(SOURCE DATA)
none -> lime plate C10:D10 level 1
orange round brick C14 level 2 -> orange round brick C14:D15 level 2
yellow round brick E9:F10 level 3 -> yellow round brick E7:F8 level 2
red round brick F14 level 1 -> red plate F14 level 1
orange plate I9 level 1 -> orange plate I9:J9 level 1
(End SOURCE DATA)
(SOURCE DATA)
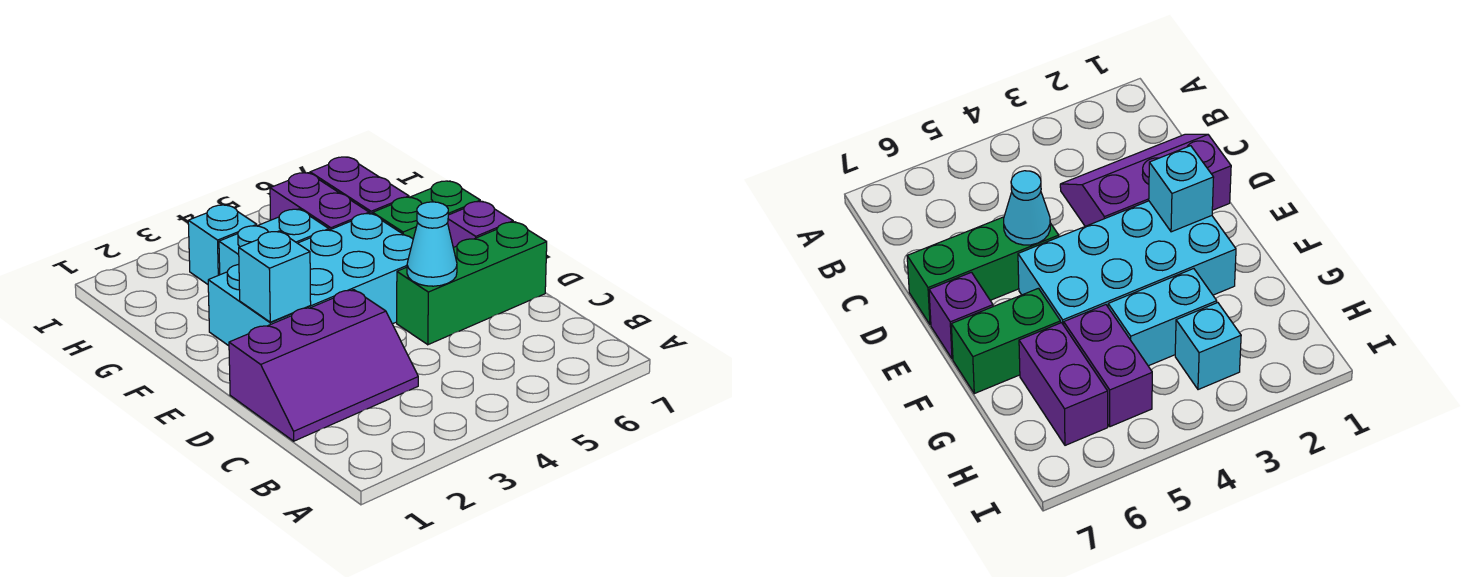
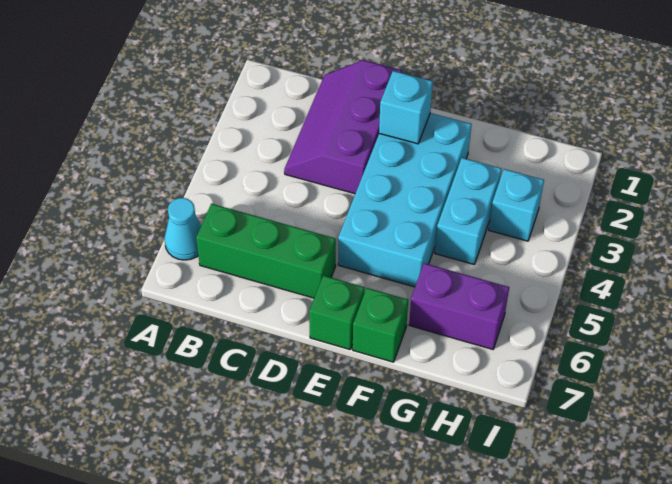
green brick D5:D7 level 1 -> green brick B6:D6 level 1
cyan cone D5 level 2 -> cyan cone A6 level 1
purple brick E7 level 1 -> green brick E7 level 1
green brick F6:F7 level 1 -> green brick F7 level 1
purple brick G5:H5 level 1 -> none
(End SOURCE DATA)
**WHAT TO DO**
Write down, word for word, the lines above from the one containing "none -> lime plate C10:D10 level 1" through the one containing "orange plate I9 level", both ends included.

**REPLY**
none -> lime plate C10:D10 level 1
orange round brick C14 level 2 -> orange round brick C14:D15 level 2
yellow round brick E9:F10 level 3 -> yellow round brick E7:F8 level 2
red round brick F14 level 1 -> red plate F14 level 1
orange plate I9 level 1 -> orange plate I9:J9 level 1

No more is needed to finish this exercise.